• _Task_
Using the entries that follow, give only the number of lines with the word "brown" in them.
:: Available data
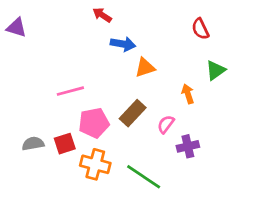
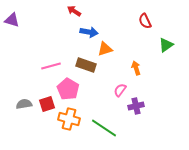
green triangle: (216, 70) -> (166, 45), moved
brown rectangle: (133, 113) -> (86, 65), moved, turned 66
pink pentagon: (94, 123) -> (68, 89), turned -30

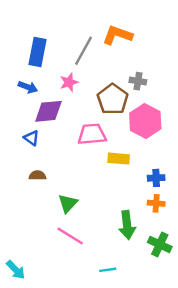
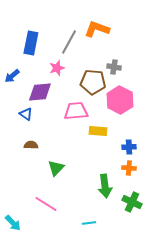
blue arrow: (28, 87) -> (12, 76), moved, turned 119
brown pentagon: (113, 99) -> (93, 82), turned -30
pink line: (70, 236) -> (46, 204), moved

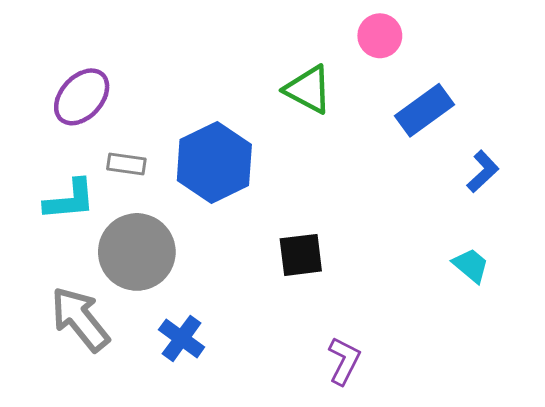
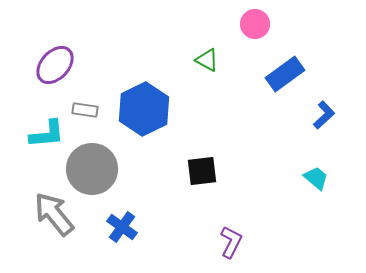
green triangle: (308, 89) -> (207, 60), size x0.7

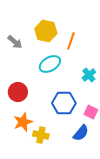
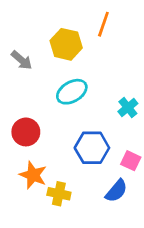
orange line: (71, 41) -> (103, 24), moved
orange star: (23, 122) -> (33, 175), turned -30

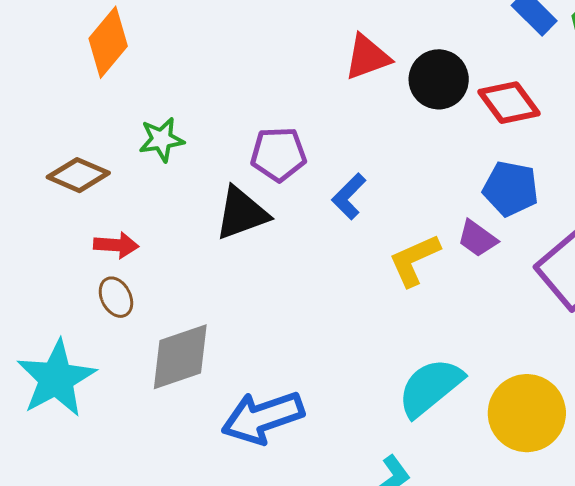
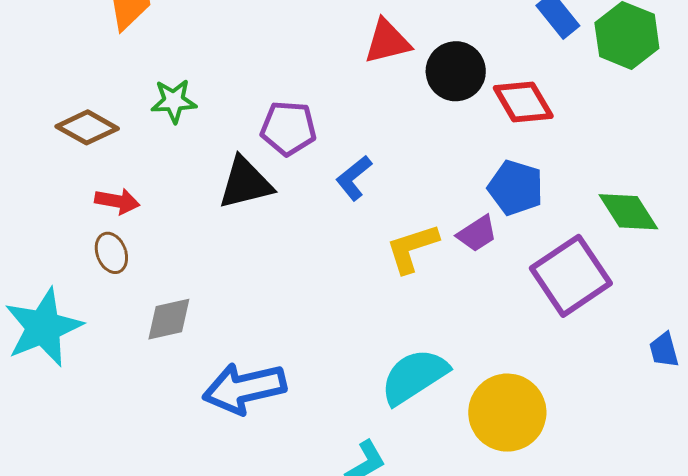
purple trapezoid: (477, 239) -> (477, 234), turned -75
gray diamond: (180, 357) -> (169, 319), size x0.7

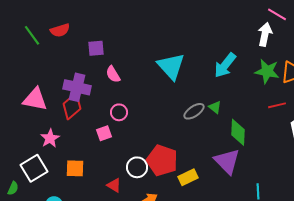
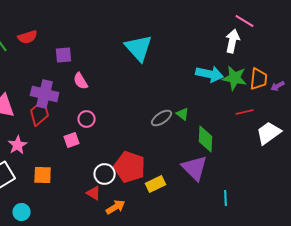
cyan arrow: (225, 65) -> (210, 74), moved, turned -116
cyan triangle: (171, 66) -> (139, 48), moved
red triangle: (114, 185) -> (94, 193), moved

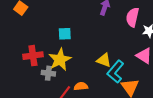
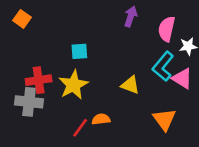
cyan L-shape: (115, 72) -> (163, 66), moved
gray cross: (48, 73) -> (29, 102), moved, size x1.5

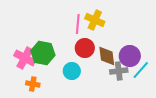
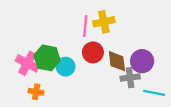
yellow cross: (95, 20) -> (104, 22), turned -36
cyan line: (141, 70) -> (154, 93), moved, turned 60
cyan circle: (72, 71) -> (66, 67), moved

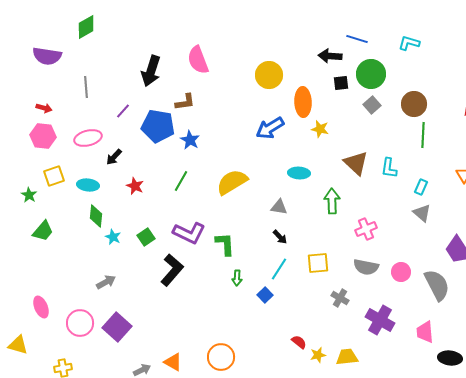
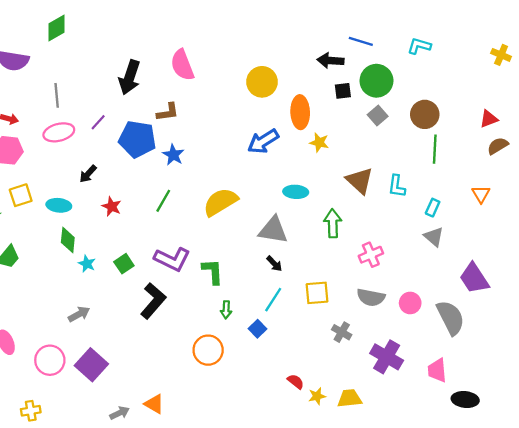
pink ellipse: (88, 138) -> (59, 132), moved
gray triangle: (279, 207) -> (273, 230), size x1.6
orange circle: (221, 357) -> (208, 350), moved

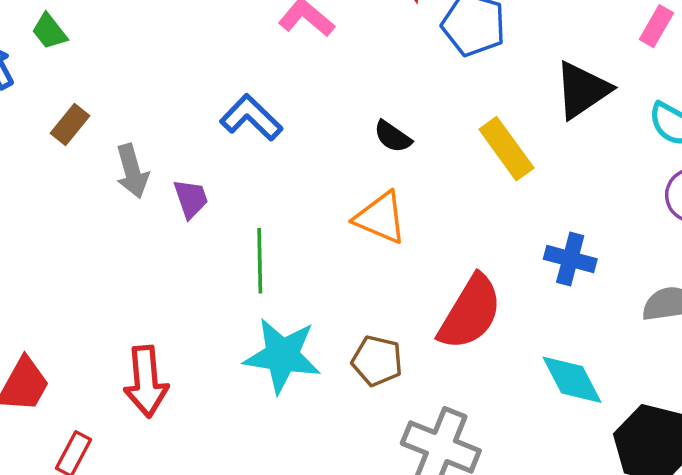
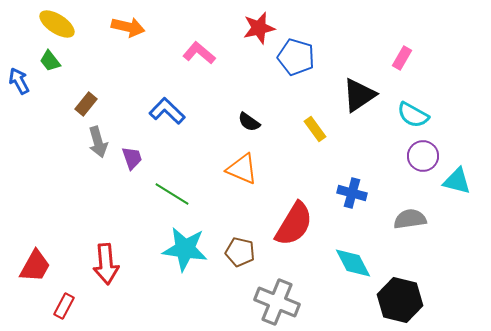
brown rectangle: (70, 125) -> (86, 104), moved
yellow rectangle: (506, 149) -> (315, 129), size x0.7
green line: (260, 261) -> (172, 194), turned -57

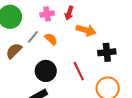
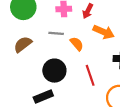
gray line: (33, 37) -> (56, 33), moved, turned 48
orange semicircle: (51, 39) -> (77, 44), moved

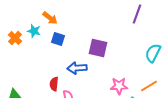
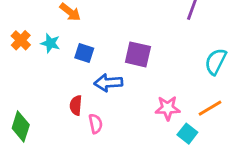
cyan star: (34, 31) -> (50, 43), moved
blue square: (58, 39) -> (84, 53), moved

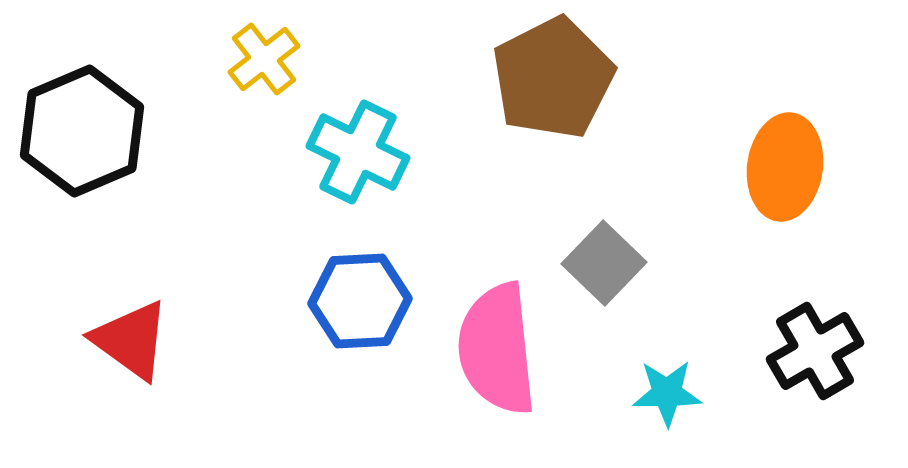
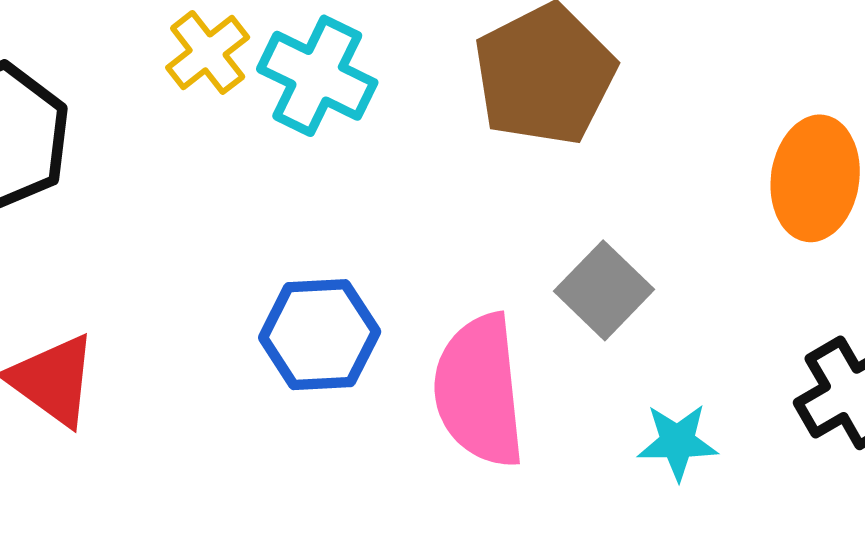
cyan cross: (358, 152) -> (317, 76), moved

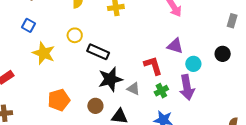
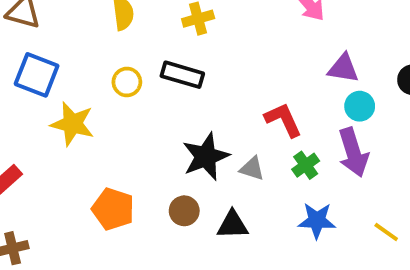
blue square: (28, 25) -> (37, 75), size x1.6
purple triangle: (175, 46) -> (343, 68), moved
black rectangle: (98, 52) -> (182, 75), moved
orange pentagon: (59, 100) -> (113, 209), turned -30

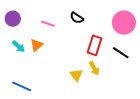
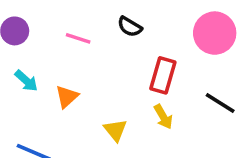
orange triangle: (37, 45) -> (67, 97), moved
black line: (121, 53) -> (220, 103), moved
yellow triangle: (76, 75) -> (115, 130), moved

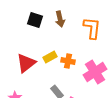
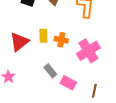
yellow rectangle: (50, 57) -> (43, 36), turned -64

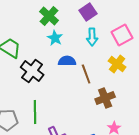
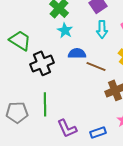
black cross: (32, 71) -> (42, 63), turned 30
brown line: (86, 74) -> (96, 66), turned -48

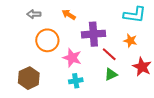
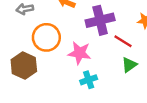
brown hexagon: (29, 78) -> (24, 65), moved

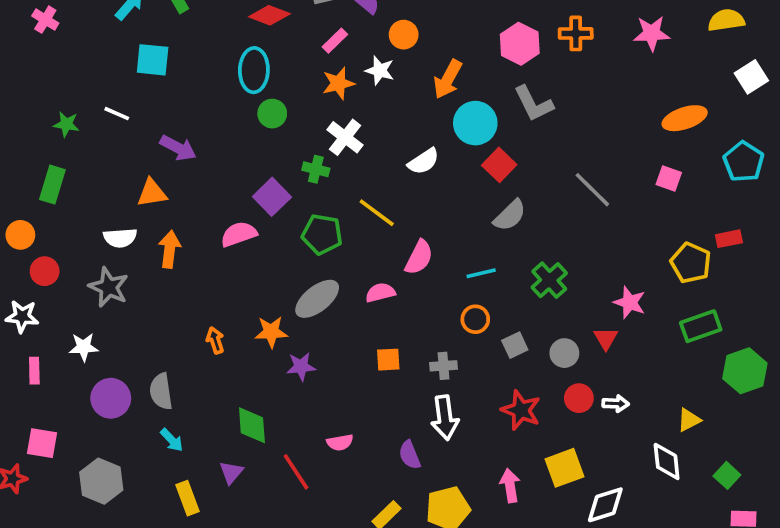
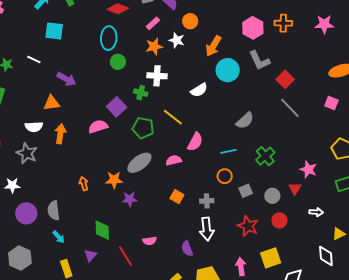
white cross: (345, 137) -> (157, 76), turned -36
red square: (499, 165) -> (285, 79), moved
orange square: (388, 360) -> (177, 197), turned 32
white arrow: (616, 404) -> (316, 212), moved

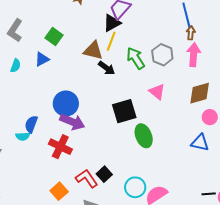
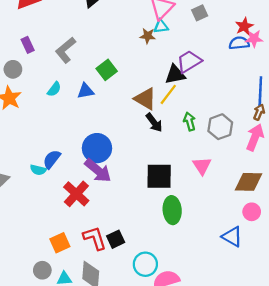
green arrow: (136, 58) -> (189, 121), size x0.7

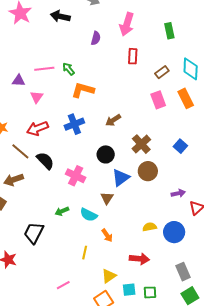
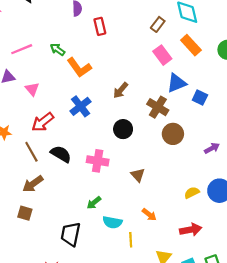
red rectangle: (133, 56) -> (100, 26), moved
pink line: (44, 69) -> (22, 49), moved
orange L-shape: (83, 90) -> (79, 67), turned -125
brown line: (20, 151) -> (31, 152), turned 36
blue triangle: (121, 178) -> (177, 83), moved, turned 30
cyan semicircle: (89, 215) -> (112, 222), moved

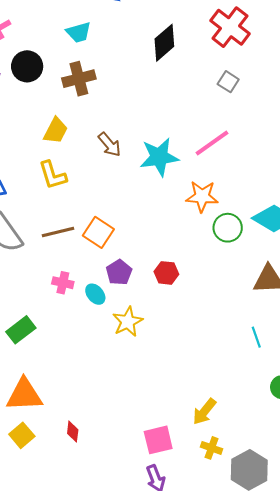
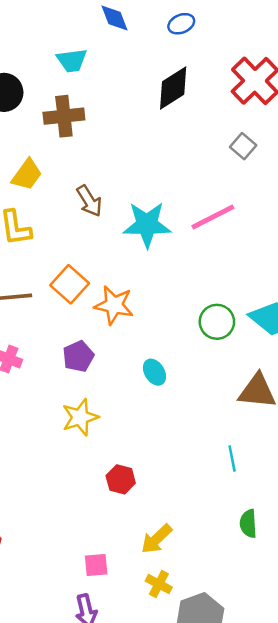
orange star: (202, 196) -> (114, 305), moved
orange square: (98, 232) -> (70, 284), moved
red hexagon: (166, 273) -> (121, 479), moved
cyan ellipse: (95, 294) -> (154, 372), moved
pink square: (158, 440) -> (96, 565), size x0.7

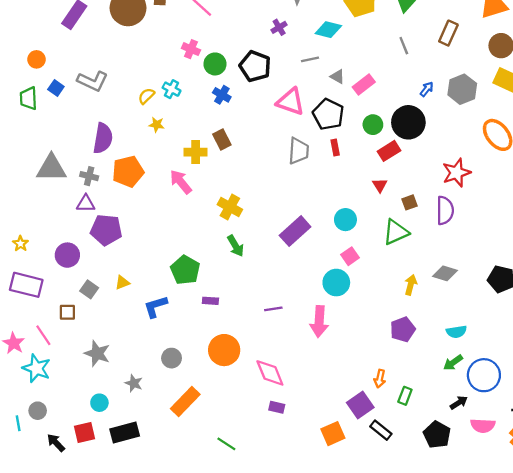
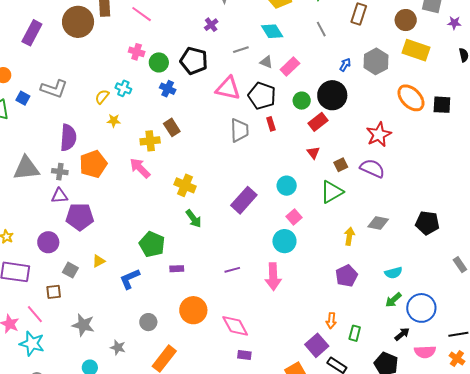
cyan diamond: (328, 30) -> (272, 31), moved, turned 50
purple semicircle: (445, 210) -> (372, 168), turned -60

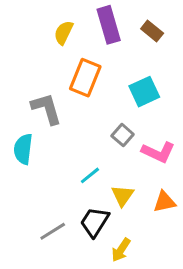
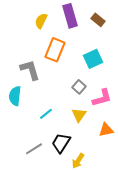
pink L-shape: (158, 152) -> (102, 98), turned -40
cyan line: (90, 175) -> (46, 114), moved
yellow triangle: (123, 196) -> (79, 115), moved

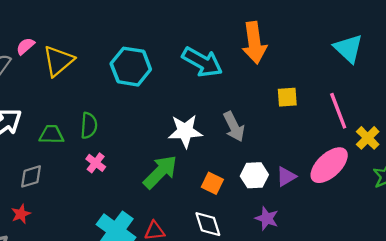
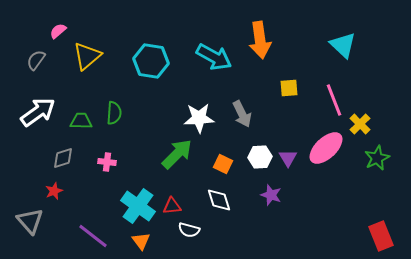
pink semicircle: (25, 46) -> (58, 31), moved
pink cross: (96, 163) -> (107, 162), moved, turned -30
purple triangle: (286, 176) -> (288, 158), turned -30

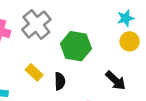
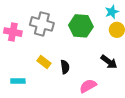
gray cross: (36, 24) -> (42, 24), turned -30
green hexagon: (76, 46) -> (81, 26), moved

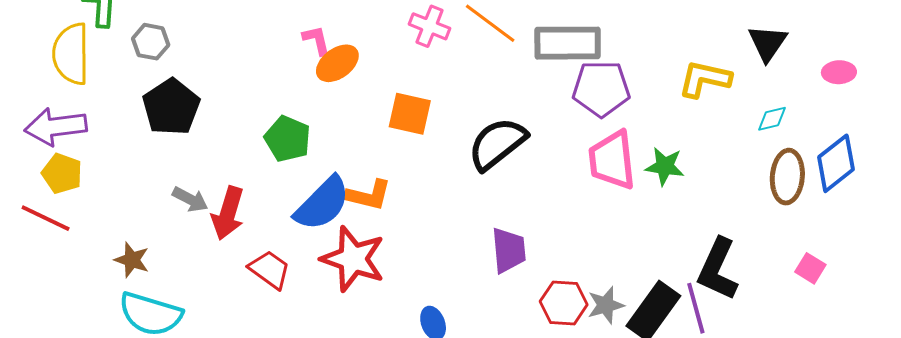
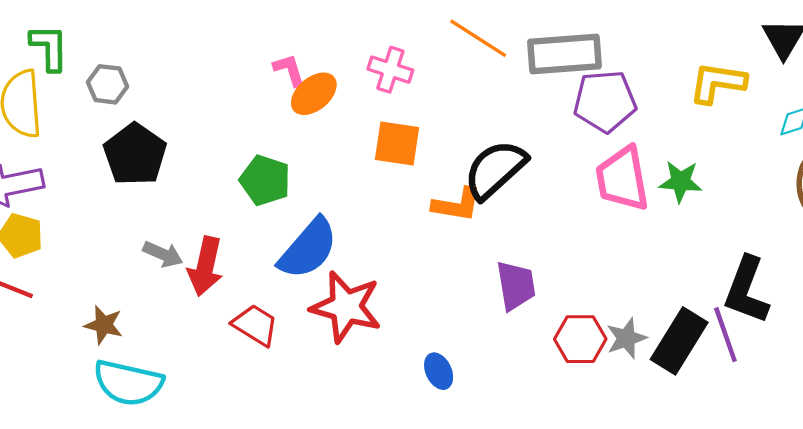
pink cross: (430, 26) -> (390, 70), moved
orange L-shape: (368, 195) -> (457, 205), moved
::::
• _Solution to this problem_
6